RECORDS PROVIDED:
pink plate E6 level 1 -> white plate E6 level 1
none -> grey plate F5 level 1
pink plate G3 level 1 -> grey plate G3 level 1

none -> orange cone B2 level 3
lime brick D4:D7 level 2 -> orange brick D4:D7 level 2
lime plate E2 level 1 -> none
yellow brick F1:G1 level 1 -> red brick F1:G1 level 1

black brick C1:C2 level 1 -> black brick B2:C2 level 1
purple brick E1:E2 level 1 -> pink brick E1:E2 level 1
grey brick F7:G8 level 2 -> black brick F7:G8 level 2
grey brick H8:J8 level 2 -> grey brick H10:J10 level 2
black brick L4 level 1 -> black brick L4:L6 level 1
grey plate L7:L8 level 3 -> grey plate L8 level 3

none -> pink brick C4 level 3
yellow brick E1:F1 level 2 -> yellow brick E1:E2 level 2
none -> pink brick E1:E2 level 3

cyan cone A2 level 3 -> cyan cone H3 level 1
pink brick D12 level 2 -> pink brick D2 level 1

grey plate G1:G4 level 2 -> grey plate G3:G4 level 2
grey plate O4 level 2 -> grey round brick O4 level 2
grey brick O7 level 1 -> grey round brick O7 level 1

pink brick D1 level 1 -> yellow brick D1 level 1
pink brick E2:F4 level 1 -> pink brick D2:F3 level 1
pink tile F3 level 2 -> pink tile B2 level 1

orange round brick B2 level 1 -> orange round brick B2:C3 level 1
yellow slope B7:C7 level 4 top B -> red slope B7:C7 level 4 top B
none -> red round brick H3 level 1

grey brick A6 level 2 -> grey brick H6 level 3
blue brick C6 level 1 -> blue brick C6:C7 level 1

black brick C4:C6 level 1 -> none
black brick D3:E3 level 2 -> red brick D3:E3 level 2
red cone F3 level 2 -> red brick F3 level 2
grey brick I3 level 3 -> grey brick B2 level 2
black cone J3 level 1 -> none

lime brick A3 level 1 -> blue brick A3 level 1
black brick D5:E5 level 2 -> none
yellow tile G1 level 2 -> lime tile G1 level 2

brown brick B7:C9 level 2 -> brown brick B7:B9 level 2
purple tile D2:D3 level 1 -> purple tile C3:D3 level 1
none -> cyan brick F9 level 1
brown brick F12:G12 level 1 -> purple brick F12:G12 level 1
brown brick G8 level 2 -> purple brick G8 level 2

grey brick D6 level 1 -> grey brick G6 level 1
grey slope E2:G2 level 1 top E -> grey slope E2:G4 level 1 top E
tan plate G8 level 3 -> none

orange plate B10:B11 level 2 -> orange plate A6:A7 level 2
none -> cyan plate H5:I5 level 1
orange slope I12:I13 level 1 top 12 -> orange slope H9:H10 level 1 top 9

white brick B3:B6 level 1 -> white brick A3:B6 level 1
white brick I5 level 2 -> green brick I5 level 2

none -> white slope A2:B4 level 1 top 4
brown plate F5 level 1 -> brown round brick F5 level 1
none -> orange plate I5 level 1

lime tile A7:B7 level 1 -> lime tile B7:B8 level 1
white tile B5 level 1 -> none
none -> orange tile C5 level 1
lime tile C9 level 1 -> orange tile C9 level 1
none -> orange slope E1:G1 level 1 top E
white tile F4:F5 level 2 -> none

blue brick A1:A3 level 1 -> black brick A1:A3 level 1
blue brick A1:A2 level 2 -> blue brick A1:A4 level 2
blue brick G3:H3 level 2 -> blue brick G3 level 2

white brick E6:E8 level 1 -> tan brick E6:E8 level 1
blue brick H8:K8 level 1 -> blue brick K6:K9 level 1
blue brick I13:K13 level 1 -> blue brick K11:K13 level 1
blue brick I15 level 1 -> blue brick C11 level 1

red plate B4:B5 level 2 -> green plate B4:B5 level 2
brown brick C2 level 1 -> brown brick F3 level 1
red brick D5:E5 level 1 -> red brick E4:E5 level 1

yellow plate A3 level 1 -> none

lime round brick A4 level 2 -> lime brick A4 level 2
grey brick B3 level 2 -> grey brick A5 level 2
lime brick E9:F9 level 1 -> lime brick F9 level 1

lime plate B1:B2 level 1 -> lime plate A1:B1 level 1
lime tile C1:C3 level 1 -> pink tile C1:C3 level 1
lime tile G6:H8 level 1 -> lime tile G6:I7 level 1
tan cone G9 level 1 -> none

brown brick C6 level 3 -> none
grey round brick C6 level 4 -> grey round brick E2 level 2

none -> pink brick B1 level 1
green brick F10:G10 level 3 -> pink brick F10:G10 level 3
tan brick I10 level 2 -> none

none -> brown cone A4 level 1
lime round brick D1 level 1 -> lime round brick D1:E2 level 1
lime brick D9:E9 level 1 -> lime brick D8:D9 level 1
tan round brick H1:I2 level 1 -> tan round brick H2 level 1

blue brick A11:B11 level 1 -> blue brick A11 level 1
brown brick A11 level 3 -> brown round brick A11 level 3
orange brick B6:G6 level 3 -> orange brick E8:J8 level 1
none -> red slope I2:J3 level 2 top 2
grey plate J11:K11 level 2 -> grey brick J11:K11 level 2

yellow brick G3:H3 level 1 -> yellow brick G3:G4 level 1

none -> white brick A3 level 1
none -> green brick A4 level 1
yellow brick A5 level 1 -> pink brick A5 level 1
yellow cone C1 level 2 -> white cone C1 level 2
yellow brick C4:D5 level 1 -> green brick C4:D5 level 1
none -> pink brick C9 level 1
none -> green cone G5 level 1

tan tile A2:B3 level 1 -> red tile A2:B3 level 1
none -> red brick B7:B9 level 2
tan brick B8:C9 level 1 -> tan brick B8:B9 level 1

WHAT THE EXERCISE ASKS: From the line containing "grey round brick C6" through the last line of the entries above, print every line exactly, including both ends, and nothing else.

REPLY:
grey round brick C6 level 4 -> grey round brick E2 level 2

none -> pink brick B1 level 1
green brick F10:G10 level 3 -> pink brick F10:G10 level 3
tan brick I10 level 2 -> none

none -> brown cone A4 level 1
lime round brick D1 level 1 -> lime round brick D1:E2 level 1
lime brick D9:E9 level 1 -> lime brick D8:D9 level 1
tan round brick H1:I2 level 1 -> tan round brick H2 level 1

blue brick A11:B11 level 1 -> blue brick A11 level 1
brown brick A11 level 3 -> brown round brick A11 level 3
orange brick B6:G6 level 3 -> orange brick E8:J8 level 1
none -> red slope I2:J3 level 2 top 2
grey plate J11:K11 level 2 -> grey brick J11:K11 level 2

yellow brick G3:H3 level 1 -> yellow brick G3:G4 level 1

none -> white brick A3 level 1
none -> green brick A4 level 1
yellow brick A5 level 1 -> pink brick A5 level 1
yellow cone C1 level 2 -> white cone C1 level 2
yellow brick C4:D5 level 1 -> green brick C4:D5 level 1
none -> pink brick C9 level 1
none -> green cone G5 level 1

tan tile A2:B3 level 1 -> red tile A2:B3 level 1
none -> red brick B7:B9 level 2
tan brick B8:C9 level 1 -> tan brick B8:B9 level 1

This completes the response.